**Activity**. Everything in the data must be repeated exactly, apart from the pictures, which are left out.

#### Supplied data

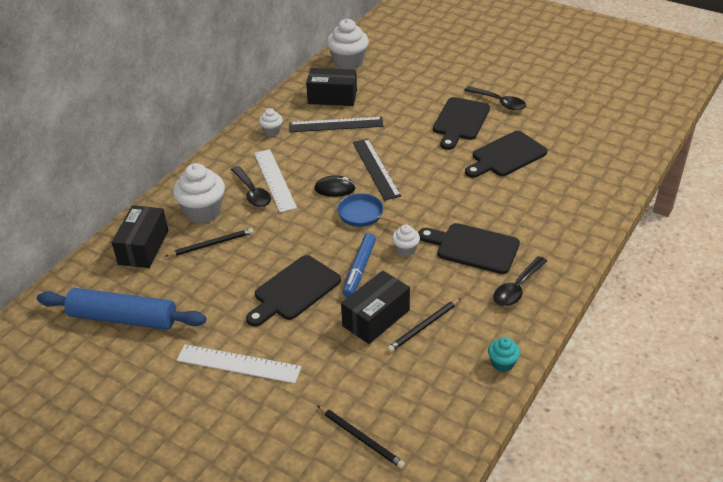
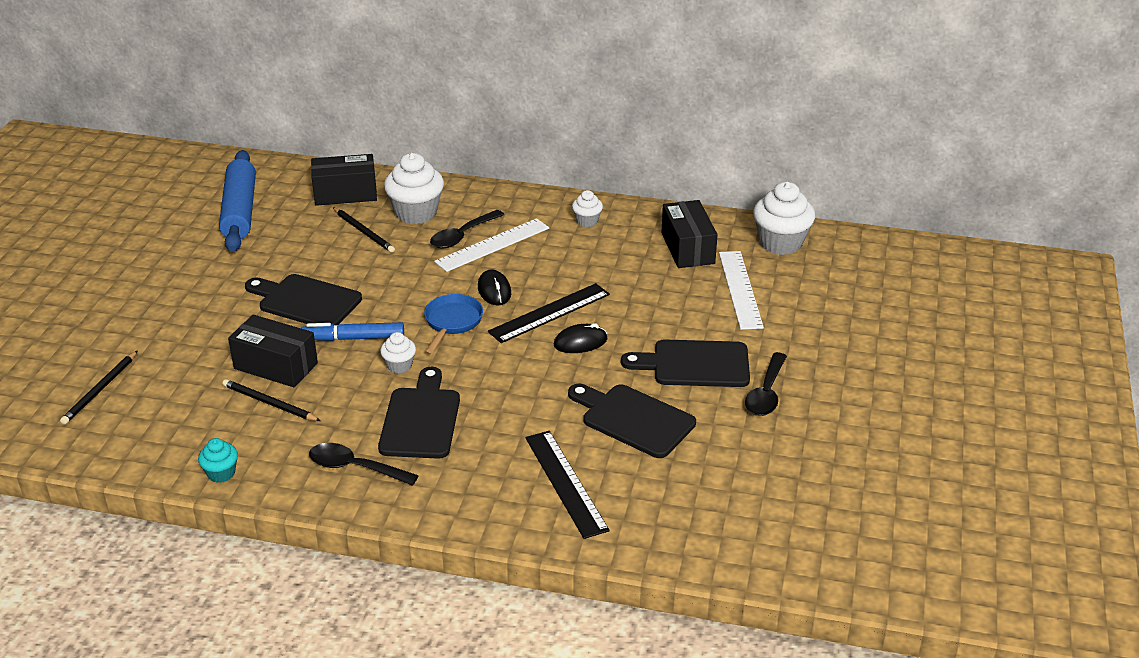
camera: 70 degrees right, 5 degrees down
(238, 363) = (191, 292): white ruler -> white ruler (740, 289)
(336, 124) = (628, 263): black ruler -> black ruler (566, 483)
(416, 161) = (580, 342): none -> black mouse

########

**Exercise solution**.
camera: 70 degrees right, 5 degrees down
(238, 363) = (191, 292): white ruler -> white ruler (740, 289)
(336, 124) = (628, 263): black ruler -> black ruler (566, 483)
(416, 161) = (580, 342): none -> black mouse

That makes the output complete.